<<<<
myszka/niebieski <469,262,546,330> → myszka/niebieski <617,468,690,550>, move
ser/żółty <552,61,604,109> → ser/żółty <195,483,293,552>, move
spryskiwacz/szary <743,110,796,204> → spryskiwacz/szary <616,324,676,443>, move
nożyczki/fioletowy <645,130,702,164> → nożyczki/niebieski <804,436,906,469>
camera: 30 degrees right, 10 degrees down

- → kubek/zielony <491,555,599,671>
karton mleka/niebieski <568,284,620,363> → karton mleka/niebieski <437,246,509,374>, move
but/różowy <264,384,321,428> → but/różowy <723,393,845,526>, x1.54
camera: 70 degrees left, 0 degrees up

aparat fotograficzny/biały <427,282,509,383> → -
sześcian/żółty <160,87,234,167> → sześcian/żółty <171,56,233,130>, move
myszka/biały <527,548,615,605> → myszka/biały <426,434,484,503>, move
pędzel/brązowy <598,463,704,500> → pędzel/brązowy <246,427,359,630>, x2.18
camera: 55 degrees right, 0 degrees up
>>>>
<<<<
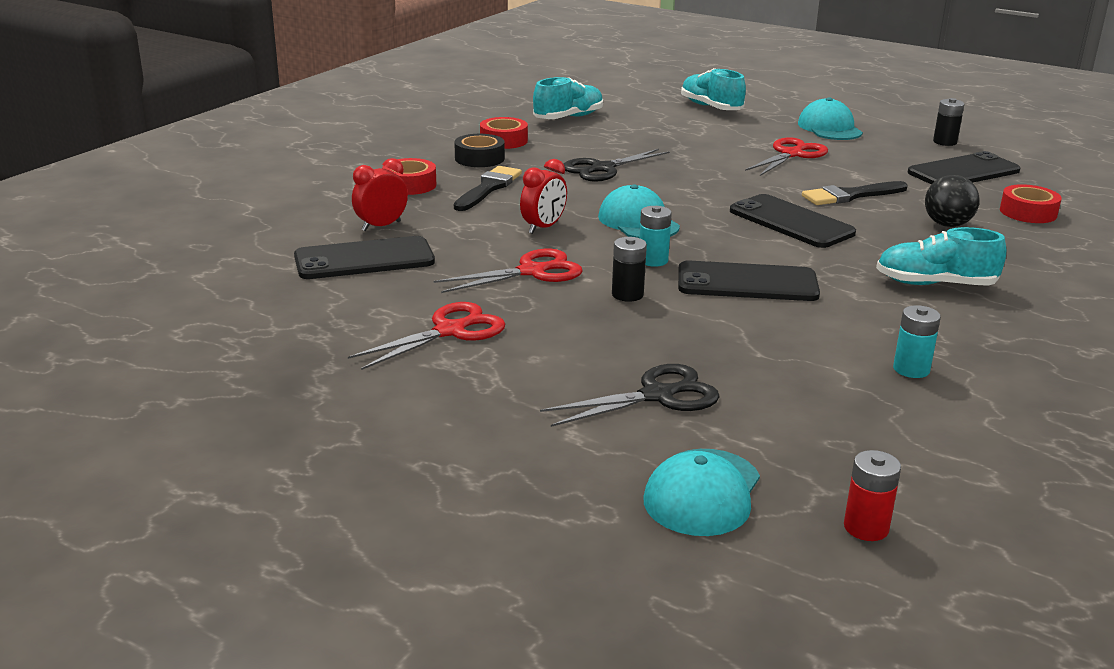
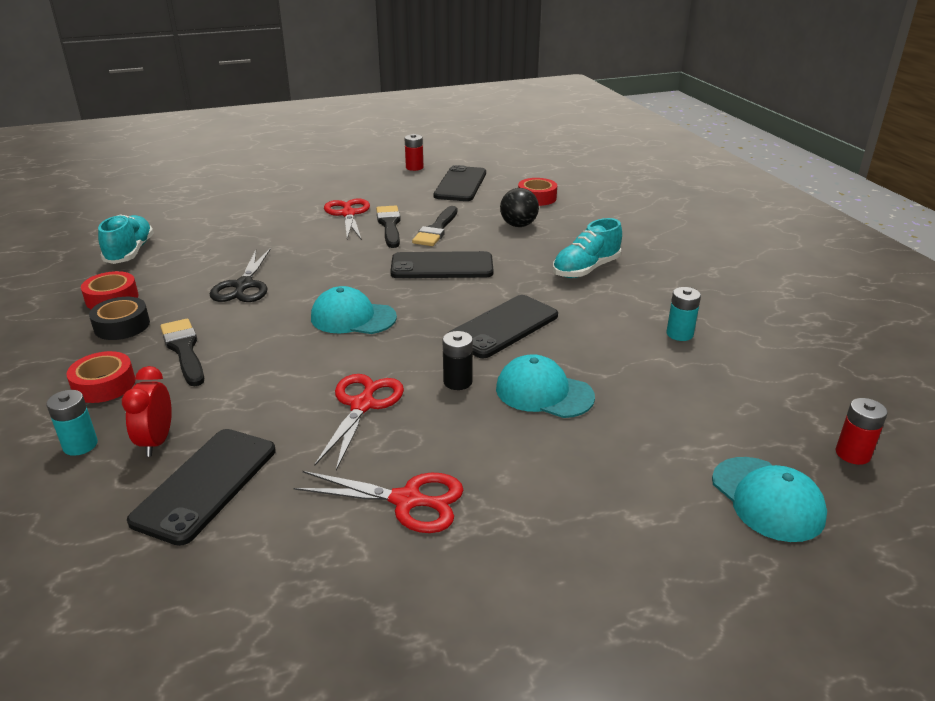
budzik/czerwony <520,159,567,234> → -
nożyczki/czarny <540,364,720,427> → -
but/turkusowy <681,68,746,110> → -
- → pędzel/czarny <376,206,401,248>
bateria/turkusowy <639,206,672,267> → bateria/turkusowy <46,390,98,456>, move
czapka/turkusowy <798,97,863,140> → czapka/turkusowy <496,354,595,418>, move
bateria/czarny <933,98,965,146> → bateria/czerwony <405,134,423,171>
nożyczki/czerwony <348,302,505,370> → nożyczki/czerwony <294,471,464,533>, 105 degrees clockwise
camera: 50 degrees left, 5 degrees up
>>>>
<<<<
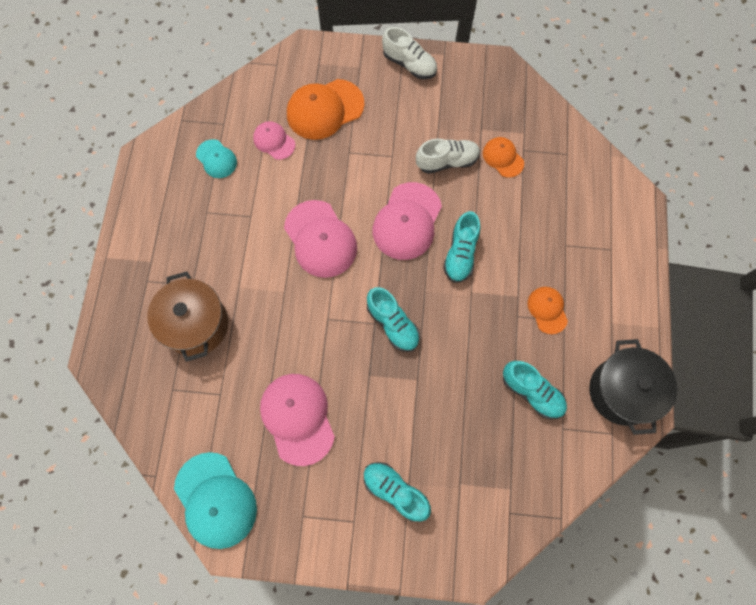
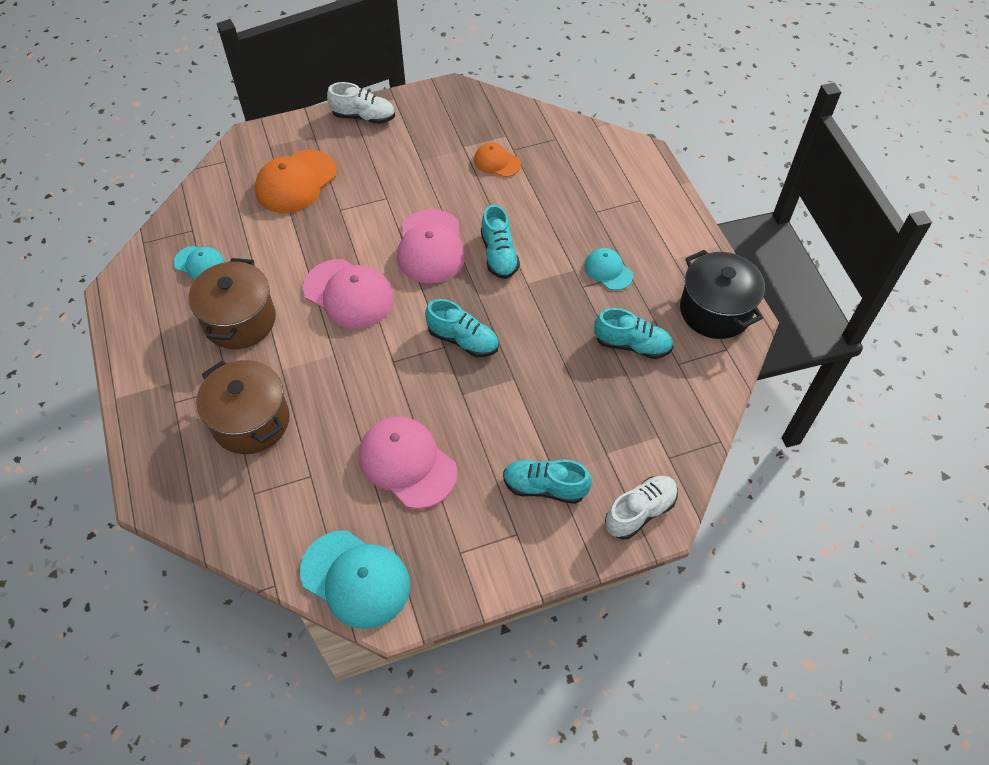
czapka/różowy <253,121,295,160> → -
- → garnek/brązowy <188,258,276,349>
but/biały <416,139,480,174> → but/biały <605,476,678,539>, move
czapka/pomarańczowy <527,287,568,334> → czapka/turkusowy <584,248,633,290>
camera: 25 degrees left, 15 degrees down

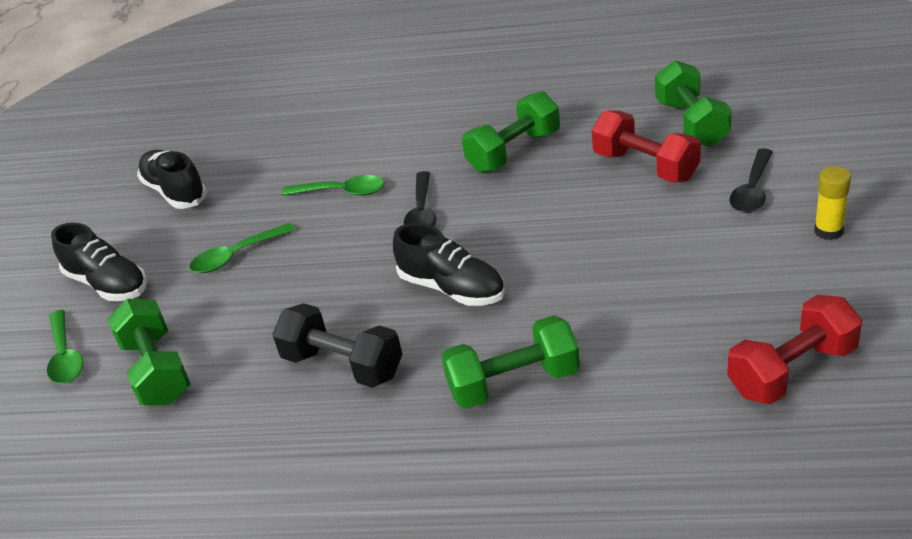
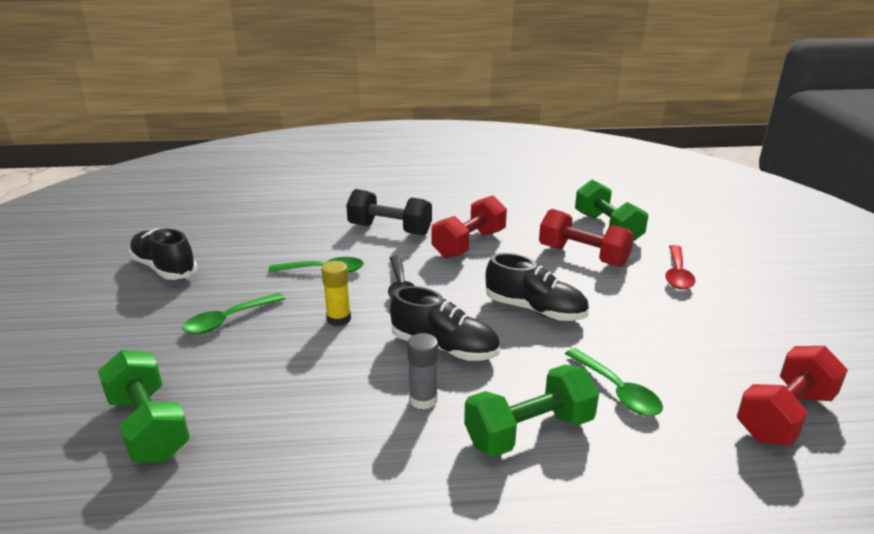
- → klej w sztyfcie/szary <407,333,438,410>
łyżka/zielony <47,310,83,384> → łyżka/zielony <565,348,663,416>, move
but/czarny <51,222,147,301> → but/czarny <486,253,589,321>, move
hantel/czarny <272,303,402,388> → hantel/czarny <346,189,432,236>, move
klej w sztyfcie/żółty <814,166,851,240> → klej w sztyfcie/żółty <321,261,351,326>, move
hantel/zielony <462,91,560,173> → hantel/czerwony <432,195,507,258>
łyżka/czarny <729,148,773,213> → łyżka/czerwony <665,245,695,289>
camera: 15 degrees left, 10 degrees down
>>>>
▶ [What you are asked to do]: Copy the lines above exactly. Start with the line containing "myszka/niebieski <469,262,546,330> →", end with the line containing "spryskiwacz/szary <743,110,796,204> →", and include both.

▶ [Answer to the problem]:
myszka/niebieski <469,262,546,330> → myszka/niebieski <617,468,690,550>, move
ser/żółty <552,61,604,109> → ser/żółty <195,483,293,552>, move
spryskiwacz/szary <743,110,796,204> → spryskiwacz/szary <616,324,676,443>, move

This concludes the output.